§ **PROBLEM**
Return each line in the records below that includes "green".

———

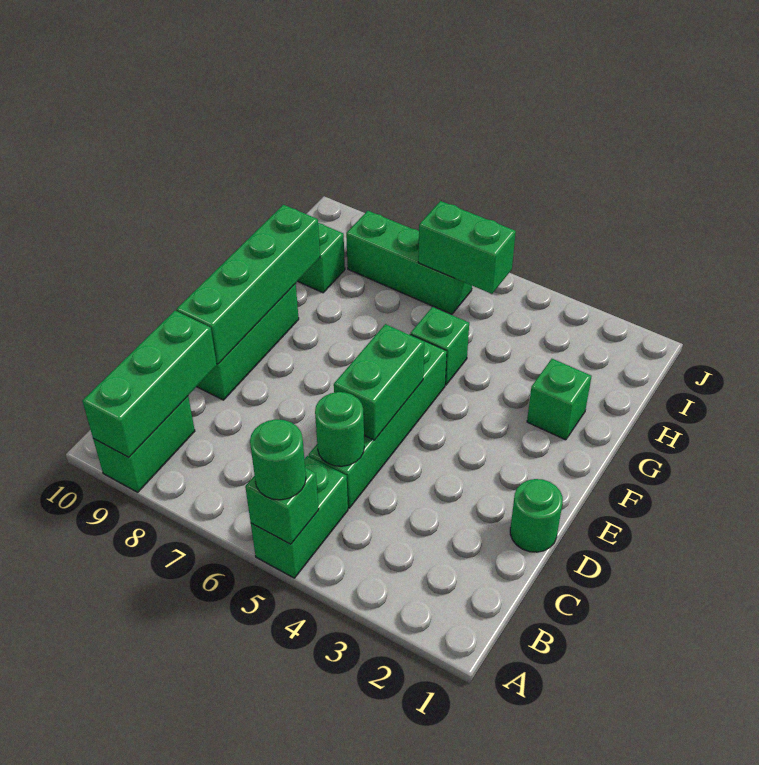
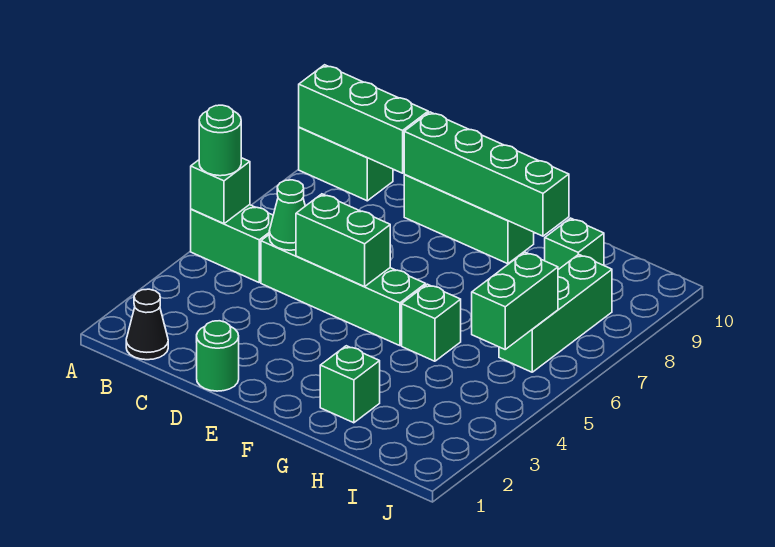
none -> black cone B1 level 1
green round brick C5 level 2 -> green cone C5 level 2

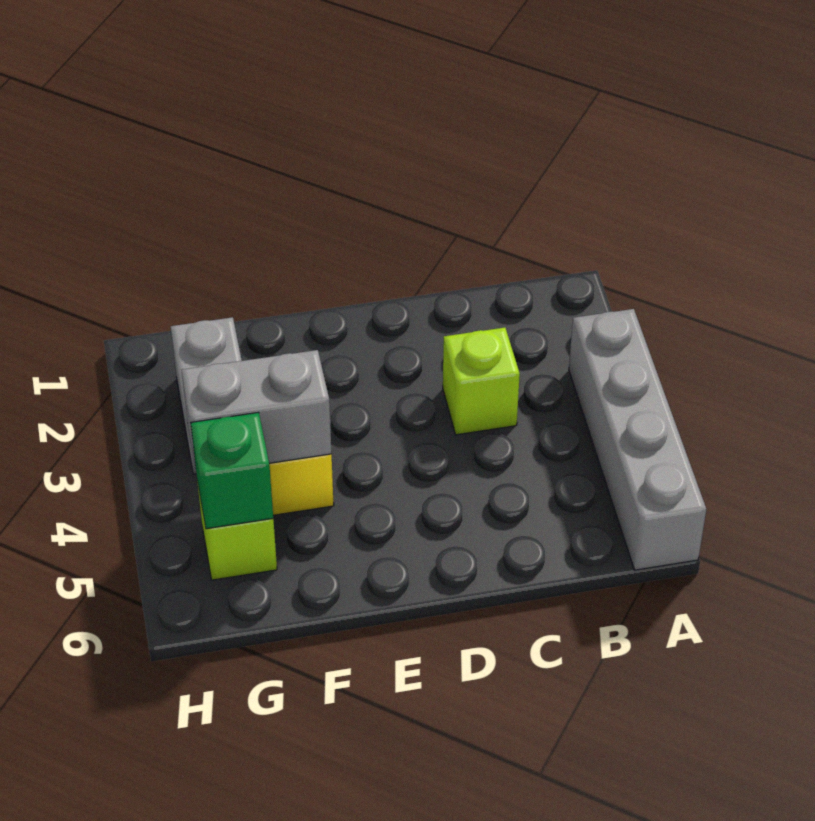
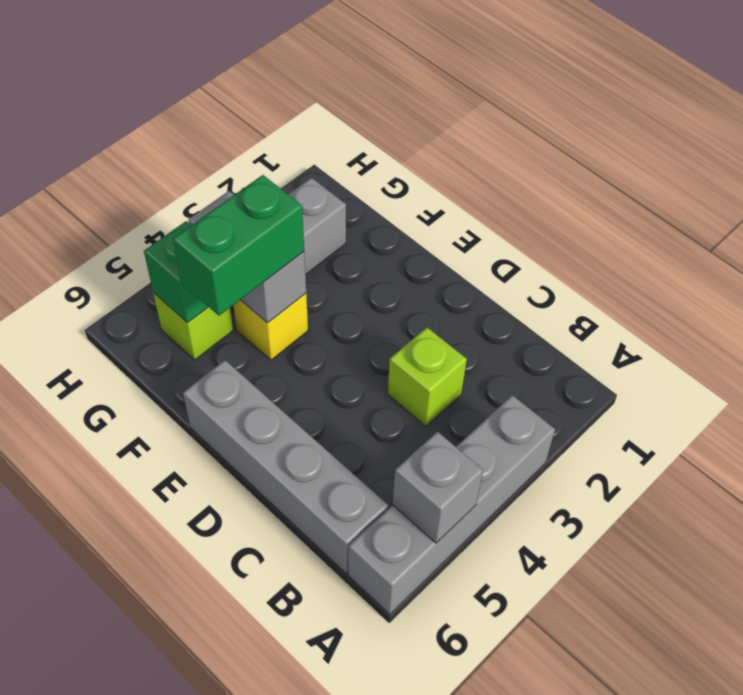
none -> grey brick A5 level 2
none -> grey brick B6:E6 level 1
none -> green brick F4:F5 level 3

———

§ **RESPONSE TO THIS EXERCISE**
green round brick C5 level 2 -> green cone C5 level 2
none -> green brick F4:F5 level 3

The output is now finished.